_About this task_
Going through the data below, please show each line containing the string "gray".

(Extracted data entries)

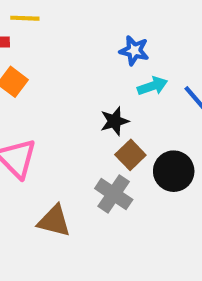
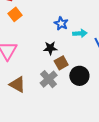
blue star: (134, 51) -> (61, 23), moved
black star: (114, 121) -> (50, 48), moved

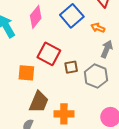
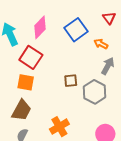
red square: (49, 54) -> (31, 57), moved
brown trapezoid: (39, 102) -> (21, 110), moved
orange cross: (64, 114) -> (59, 127), turned -36

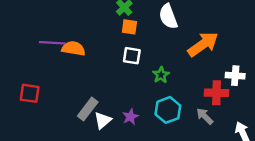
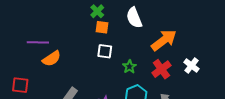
orange semicircle: (73, 48) -> (52, 59), moved, turned 138
white cross: (235, 76) -> (192, 66), turned 35
red cross: (217, 93) -> (161, 69), moved, turned -36

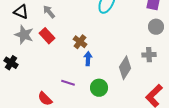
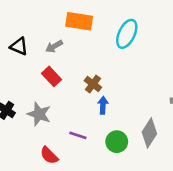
gray arrow: (49, 12) -> (54, 46), turned -80
gray star: (24, 35) -> (39, 114), moved
gray diamond: (125, 68) -> (149, 133), moved

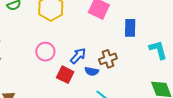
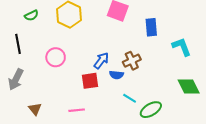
pink circle: (45, 52) -> (56, 57), moved
red square: (65, 75) -> (90, 81), turned -30

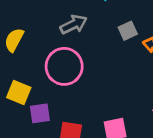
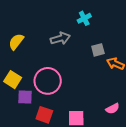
pink circle: (64, 66) -> (48, 81), moved

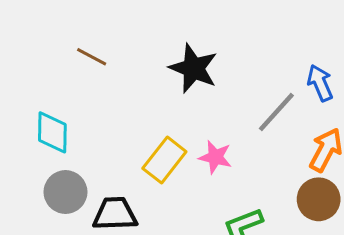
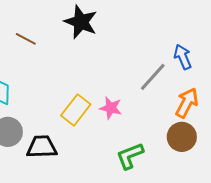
black star: (193, 68) -> (81, 22), moved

_Answer space_
gray arrow: (49, 12) -> (54, 46), turned -80
gray star: (24, 35) -> (39, 114), moved
gray diamond: (125, 68) -> (149, 133), moved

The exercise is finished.